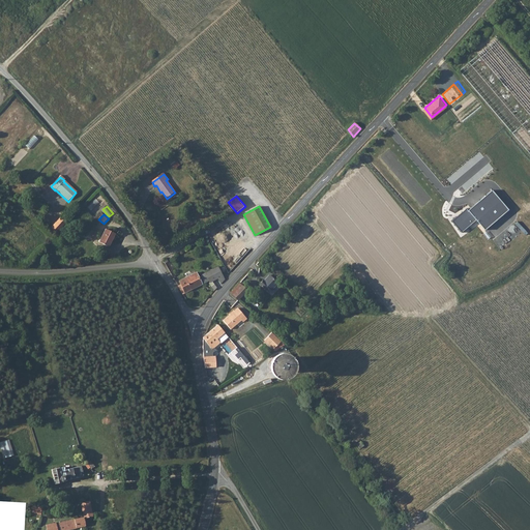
[(52,229),(57,234),(66,224),(60,219),(52,229)]
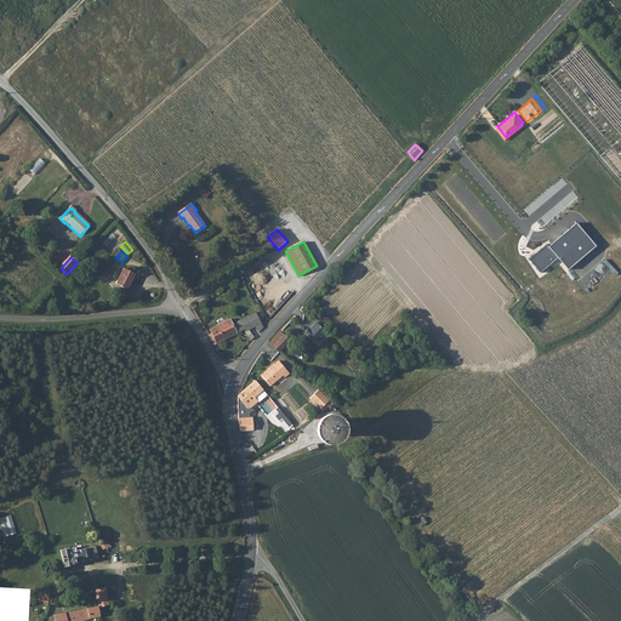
[(136,274),(125,269),(117,284),(127,290),(136,274)]
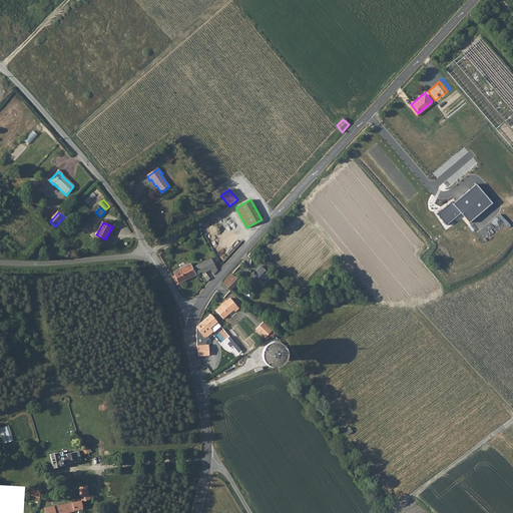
[(173,272),(174,275),(179,283),(202,272),(203,273),(210,269),(213,275),(217,271),(210,258),(191,268),(189,264),(173,272)]
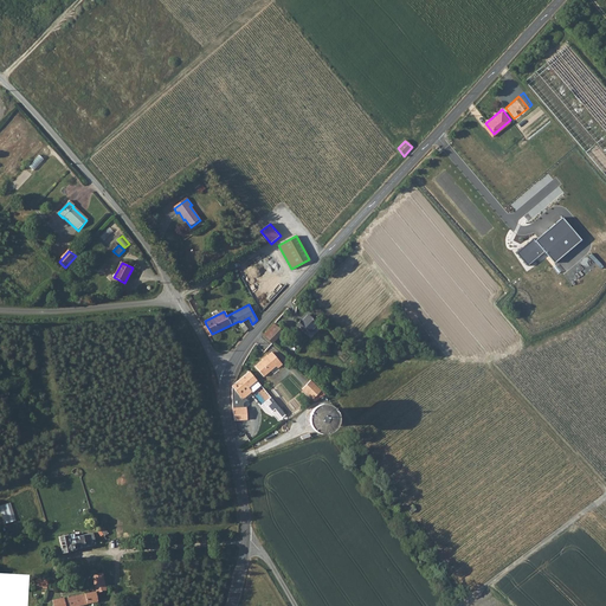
[(307,334),(317,323),(308,315),(297,324),(307,334)]
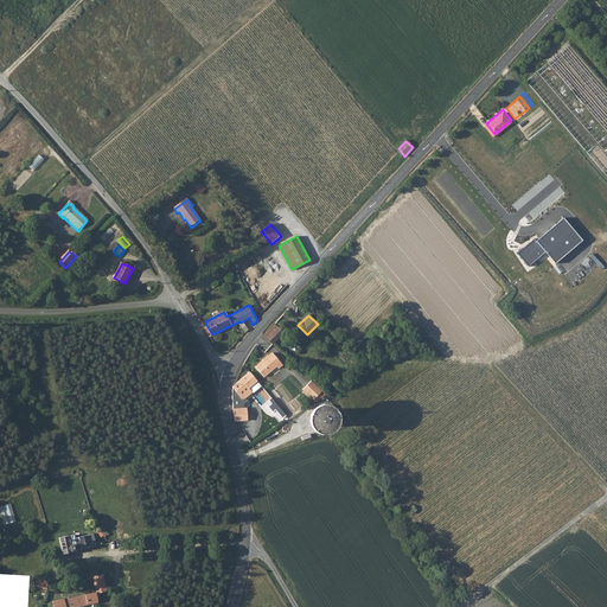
[(273,344),(282,333),(273,324),(263,334),(273,344)]
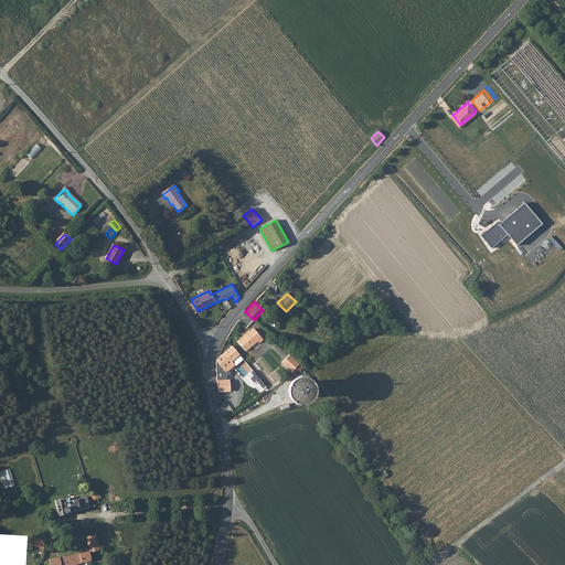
[(263,340),(254,328),(237,341),(245,350),(257,341),(258,343),(263,340)]
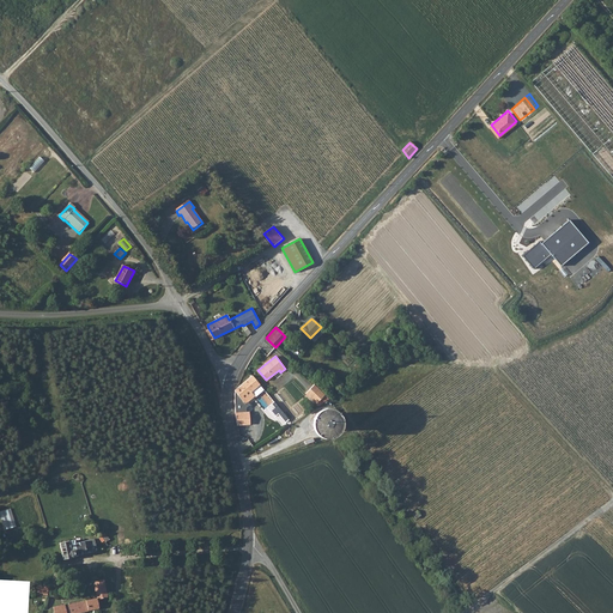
[(252,392),(260,384),(252,376),(235,390),(234,399),(241,398),(246,404),(254,396),(252,392)]
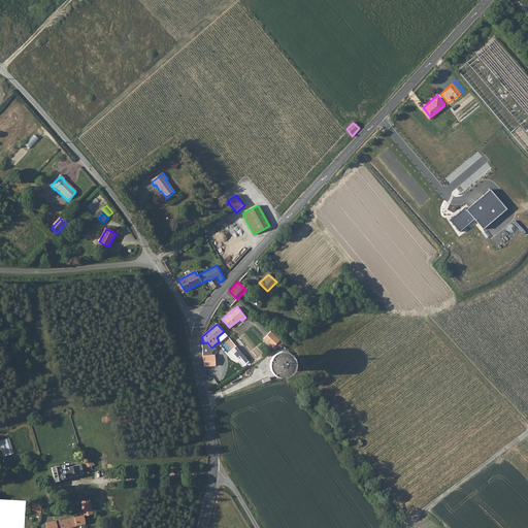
[(264,338),(276,351),(285,343),(272,331),(264,338)]
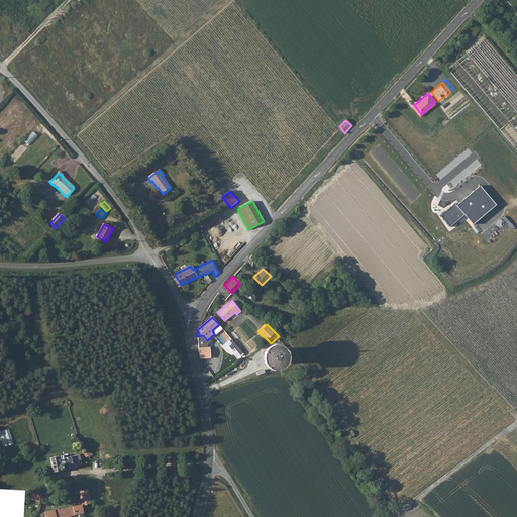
[(203,335),(197,336),(198,348),(206,347),(207,340),(203,335)]
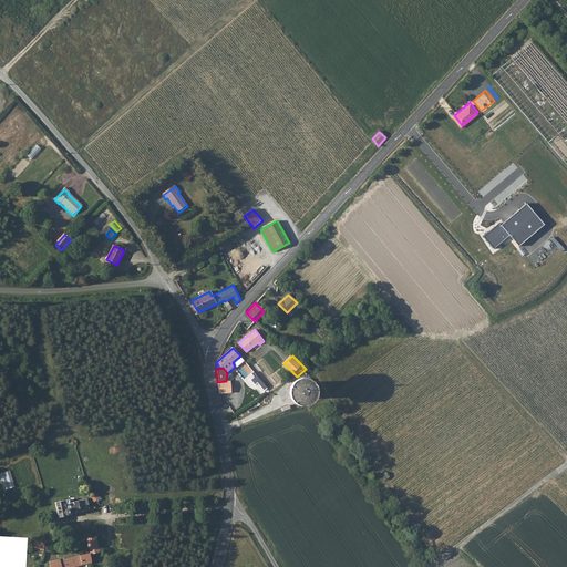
[(256,383),(266,393),(270,390),(260,379),(256,383)]
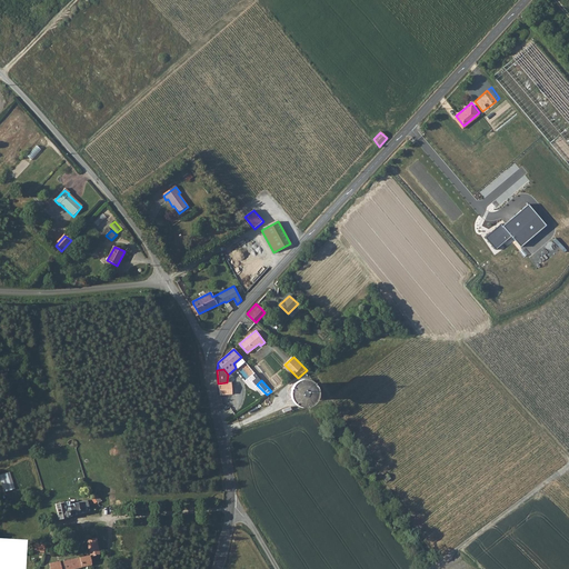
[(231,382),(227,382),(218,383),(220,395),(231,393),(231,382)]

- [About this exercise]
A verbatim copy of every entry above, with no pictures, is the expected output.

- [Exercise result]
[(52,229),(57,234),(66,224),(60,219),(52,229)]
[(136,274),(125,269),(117,284),(127,290),(136,274)]
[(173,272),(174,275),(179,283),(202,272),(203,273),(210,269),(213,275),(217,271),(210,258),(191,268),(189,264),(173,272)]
[(307,334),(317,323),(308,315),(297,324),(307,334)]
[(273,344),(282,333),(273,324),(263,334),(273,344)]
[(263,340),(254,328),(237,341),(245,350),(257,341),(258,343),(263,340)]
[(252,392),(260,384),(252,376),(235,390),(234,399),(241,398),(246,404),(254,396),(252,392)]
[(264,338),(276,351),(285,343),(272,331),(264,338)]
[(203,335),(197,336),(198,348),(206,347),(207,340),(203,335)]
[(256,383),(266,393),(270,390),(260,379),(256,383)]
[(231,382),(227,382),(218,383),(220,395),(231,393),(231,382)]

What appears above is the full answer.